WORK INSTRUCTIONS
From the entries that follow, gather each line holding the word "teapot".

___ DATA FOR REVIEW ___

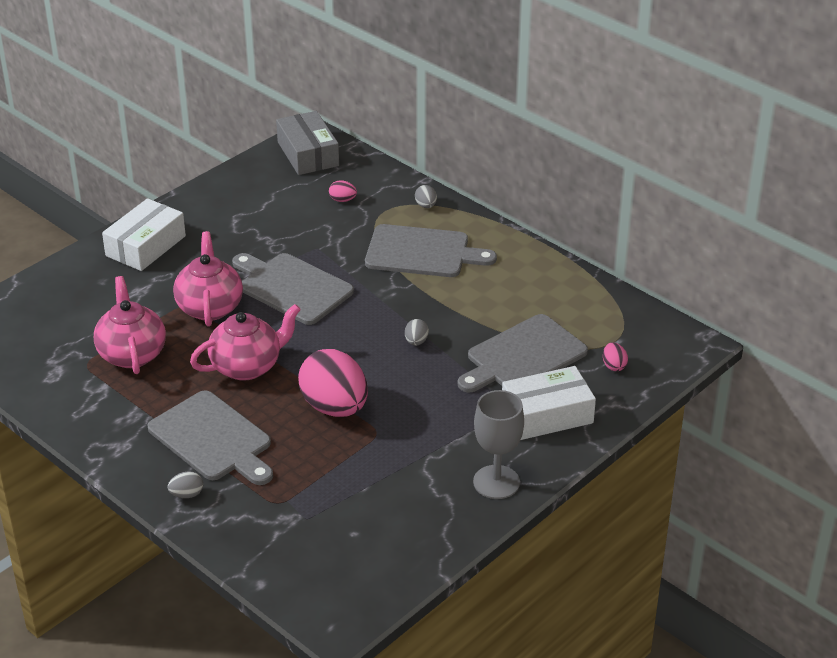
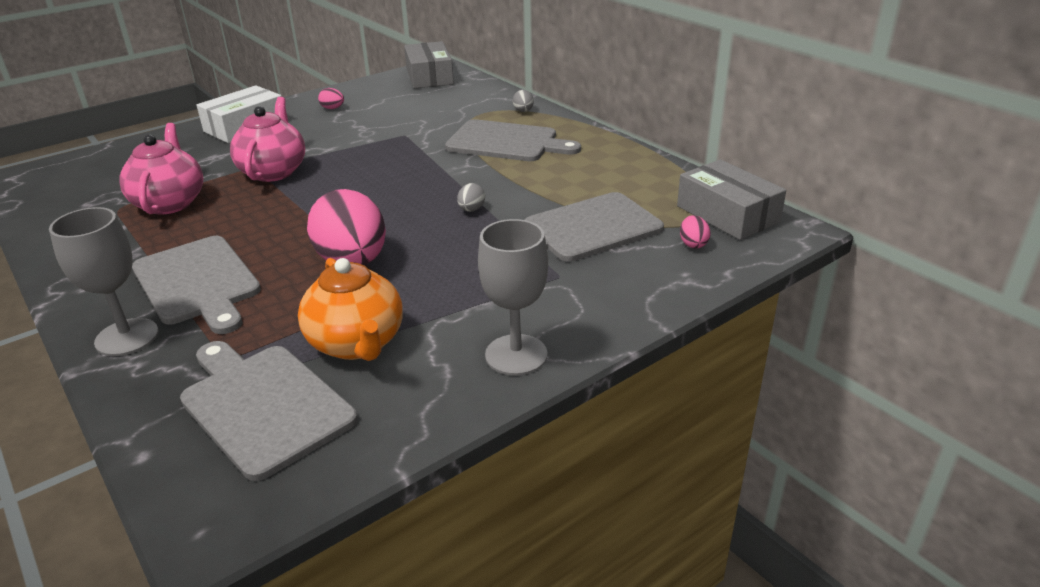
camera: 10 degrees right, 5 degrees down
grey egg [168,471,203,498] -> grey goblet [49,207,158,356]
pink teapot [190,304,301,381] -> none
grey cutting board [232,253,354,325] -> grey cutting board moved to [180,341,358,481]
pink egg [329,180,357,202] -> pink egg moved to [318,88,344,109]
white box [502,366,596,440] -> none
none -> orange teapot [298,258,403,361]
none -> grey box [677,159,786,240]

___

TASK RESPONSE
pink teapot [190,304,301,381] -> none
none -> orange teapot [298,258,403,361]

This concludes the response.